*Instructions for the task*
All entries given below are to be returned word for word.

(Before-and-after object lists)
Start of Block

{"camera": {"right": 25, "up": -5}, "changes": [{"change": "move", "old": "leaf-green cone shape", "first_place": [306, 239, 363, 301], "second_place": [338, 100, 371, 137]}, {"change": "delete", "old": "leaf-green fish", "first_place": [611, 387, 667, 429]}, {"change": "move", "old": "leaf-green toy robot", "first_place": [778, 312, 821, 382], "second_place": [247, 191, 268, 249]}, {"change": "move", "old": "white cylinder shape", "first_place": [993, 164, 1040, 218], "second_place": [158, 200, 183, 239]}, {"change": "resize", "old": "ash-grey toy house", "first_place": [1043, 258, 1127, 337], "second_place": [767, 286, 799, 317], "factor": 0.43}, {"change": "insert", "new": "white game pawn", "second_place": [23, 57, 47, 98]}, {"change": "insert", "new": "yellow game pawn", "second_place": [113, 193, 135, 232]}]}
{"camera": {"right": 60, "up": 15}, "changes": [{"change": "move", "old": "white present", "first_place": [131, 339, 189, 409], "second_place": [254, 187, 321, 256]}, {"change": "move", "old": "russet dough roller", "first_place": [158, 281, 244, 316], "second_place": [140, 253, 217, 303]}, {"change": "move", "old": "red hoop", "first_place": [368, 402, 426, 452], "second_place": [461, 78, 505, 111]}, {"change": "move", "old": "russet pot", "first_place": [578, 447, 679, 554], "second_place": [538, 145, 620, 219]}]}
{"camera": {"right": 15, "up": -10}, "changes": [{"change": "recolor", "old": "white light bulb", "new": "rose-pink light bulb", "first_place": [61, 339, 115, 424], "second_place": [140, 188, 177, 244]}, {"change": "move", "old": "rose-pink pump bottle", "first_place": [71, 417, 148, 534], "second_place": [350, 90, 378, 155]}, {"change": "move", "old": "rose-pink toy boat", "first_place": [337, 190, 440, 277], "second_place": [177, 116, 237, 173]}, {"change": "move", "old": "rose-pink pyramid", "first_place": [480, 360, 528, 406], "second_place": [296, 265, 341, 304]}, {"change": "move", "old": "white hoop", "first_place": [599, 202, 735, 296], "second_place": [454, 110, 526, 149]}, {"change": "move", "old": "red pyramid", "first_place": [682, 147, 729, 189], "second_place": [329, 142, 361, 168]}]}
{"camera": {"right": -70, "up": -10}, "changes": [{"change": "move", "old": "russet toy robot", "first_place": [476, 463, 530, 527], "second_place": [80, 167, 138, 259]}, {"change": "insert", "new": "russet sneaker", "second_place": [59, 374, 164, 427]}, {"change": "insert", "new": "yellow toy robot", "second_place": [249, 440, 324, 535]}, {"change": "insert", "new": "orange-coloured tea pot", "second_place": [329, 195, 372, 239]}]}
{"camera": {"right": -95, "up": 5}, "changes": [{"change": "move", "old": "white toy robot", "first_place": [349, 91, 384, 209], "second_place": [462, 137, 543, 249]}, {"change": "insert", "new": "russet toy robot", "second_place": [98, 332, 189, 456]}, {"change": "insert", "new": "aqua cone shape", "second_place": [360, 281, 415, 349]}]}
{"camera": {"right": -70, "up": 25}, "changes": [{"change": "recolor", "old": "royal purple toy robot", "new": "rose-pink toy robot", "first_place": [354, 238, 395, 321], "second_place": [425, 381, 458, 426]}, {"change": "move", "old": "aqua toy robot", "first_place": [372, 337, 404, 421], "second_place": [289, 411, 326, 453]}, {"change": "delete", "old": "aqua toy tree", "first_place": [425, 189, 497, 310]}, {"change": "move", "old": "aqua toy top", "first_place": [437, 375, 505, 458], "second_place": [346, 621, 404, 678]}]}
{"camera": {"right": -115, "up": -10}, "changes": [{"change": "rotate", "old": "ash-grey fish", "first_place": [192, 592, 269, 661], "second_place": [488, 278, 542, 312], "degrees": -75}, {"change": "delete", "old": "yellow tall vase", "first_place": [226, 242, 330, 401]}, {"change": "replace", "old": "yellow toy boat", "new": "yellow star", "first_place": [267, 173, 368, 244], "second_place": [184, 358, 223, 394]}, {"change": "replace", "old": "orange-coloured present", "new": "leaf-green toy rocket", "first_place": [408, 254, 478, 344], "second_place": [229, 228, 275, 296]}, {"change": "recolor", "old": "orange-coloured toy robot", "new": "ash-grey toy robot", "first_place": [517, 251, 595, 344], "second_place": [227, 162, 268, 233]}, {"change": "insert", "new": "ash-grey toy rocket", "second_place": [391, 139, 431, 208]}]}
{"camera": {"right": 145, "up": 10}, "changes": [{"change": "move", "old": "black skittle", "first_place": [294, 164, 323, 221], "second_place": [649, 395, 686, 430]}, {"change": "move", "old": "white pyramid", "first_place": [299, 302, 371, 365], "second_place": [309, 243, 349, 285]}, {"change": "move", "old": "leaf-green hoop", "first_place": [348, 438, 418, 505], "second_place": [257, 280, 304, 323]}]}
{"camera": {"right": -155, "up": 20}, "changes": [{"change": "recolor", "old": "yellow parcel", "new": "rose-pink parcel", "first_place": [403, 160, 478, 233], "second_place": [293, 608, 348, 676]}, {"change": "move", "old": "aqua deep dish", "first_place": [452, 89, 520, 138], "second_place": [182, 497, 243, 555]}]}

End of Block

*Answer space*
{"camera": {"right": 25, "up": -5}, "changes": [{"change": "move", "old": "leaf-green cone shape", "first_place": [306, 239, 363, 301], "second_place": [338, 100, 371, 137]}, {"change": "delete", "old": "leaf-green fish", "first_place": [611, 387, 667, 429]}, {"change": "move", "old": "leaf-green toy robot", "first_place": [778, 312, 821, 382], "second_place": [247, 191, 268, 249]}, {"change": "move", "old": "white cylinder shape", "first_place": [993, 164, 1040, 218], "second_place": [158, 200, 183, 239]}, {"change": "resize", "old": "ash-grey toy house", "first_place": [1043, 258, 1127, 337], "second_place": [767, 286, 799, 317], "factor": 0.43}, {"change": "insert", "new": "white game pawn", "second_place": [23, 57, 47, 98]}, {"change": "insert", "new": "yellow game pawn", "second_place": [113, 193, 135, 232]}]}
{"camera": {"right": 60, "up": 15}, "changes": [{"change": "move", "old": "white present", "first_place": [131, 339, 189, 409], "second_place": [254, 187, 321, 256]}, {"change": "move", "old": "russet dough roller", "first_place": [158, 281, 244, 316], "second_place": [140, 253, 217, 303]}, {"change": "move", "old": "red hoop", "first_place": [368, 402, 426, 452], "second_place": [461, 78, 505, 111]}, {"change": "move", "old": "russet pot", "first_place": [578, 447, 679, 554], "second_place": [538, 145, 620, 219]}]}
{"camera": {"right": 15, "up": -10}, "changes": [{"change": "recolor", "old": "white light bulb", "new": "rose-pink light bulb", "first_place": [61, 339, 115, 424], "second_place": [140, 188, 177, 244]}, {"change": "move", "old": "rose-pink pump bottle", "first_place": [71, 417, 148, 534], "second_place": [350, 90, 378, 155]}, {"change": "move", "old": "rose-pink toy boat", "first_place": [337, 190, 440, 277], "second_place": [177, 116, 237, 173]}, {"change": "move", "old": "rose-pink pyramid", "first_place": [480, 360, 528, 406], "second_place": [296, 265, 341, 304]}, {"change": "move", "old": "white hoop", "first_place": [599, 202, 735, 296], "second_place": [454, 110, 526, 149]}, {"change": "move", "old": "red pyramid", "first_place": [682, 147, 729, 189], "second_place": [329, 142, 361, 168]}]}
{"camera": {"right": -70, "up": -10}, "changes": [{"change": "move", "old": "russet toy robot", "first_place": [476, 463, 530, 527], "second_place": [80, 167, 138, 259]}, {"change": "insert", "new": "russet sneaker", "second_place": [59, 374, 164, 427]}, {"change": "insert", "new": "yellow toy robot", "second_place": [249, 440, 324, 535]}, {"change": "insert", "new": "orange-coloured tea pot", "second_place": [329, 195, 372, 239]}]}
{"camera": {"right": -95, "up": 5}, "changes": [{"change": "move", "old": "white toy robot", "first_place": [349, 91, 384, 209], "second_place": [462, 137, 543, 249]}, {"change": "insert", "new": "russet toy robot", "second_place": [98, 332, 189, 456]}, {"change": "insert", "new": "aqua cone shape", "second_place": [360, 281, 415, 349]}]}
{"camera": {"right": -70, "up": 25}, "changes": [{"change": "recolor", "old": "royal purple toy robot", "new": "rose-pink toy robot", "first_place": [354, 238, 395, 321], "second_place": [425, 381, 458, 426]}, {"change": "move", "old": "aqua toy robot", "first_place": [372, 337, 404, 421], "second_place": [289, 411, 326, 453]}, {"change": "delete", "old": "aqua toy tree", "first_place": [425, 189, 497, 310]}, {"change": "move", "old": "aqua toy top", "first_place": [437, 375, 505, 458], "second_place": [346, 621, 404, 678]}]}
{"camera": {"right": -115, "up": -10}, "changes": [{"change": "rotate", "old": "ash-grey fish", "first_place": [192, 592, 269, 661], "second_place": [488, 278, 542, 312], "degrees": -75}, {"change": "delete", "old": "yellow tall vase", "first_place": [226, 242, 330, 401]}, {"change": "replace", "old": "yellow toy boat", "new": "yellow star", "first_place": [267, 173, 368, 244], "second_place": [184, 358, 223, 394]}, {"change": "replace", "old": "orange-coloured present", "new": "leaf-green toy rocket", "first_place": [408, 254, 478, 344], "second_place": [229, 228, 275, 296]}, {"change": "recolor", "old": "orange-coloured toy robot", "new": "ash-grey toy robot", "first_place": [517, 251, 595, 344], "second_place": [227, 162, 268, 233]}, {"change": "insert", "new": "ash-grey toy rocket", "second_place": [391, 139, 431, 208]}]}
{"camera": {"right": 145, "up": 10}, "changes": [{"change": "move", "old": "black skittle", "first_place": [294, 164, 323, 221], "second_place": [649, 395, 686, 430]}, {"change": "move", "old": "white pyramid", "first_place": [299, 302, 371, 365], "second_place": [309, 243, 349, 285]}, {"change": "move", "old": "leaf-green hoop", "first_place": [348, 438, 418, 505], "second_place": [257, 280, 304, 323]}]}
{"camera": {"right": -155, "up": 20}, "changes": [{"change": "recolor", "old": "yellow parcel", "new": "rose-pink parcel", "first_place": [403, 160, 478, 233], "second_place": [293, 608, 348, 676]}, {"change": "move", "old": "aqua deep dish", "first_place": [452, 89, 520, 138], "second_place": [182, 497, 243, 555]}]}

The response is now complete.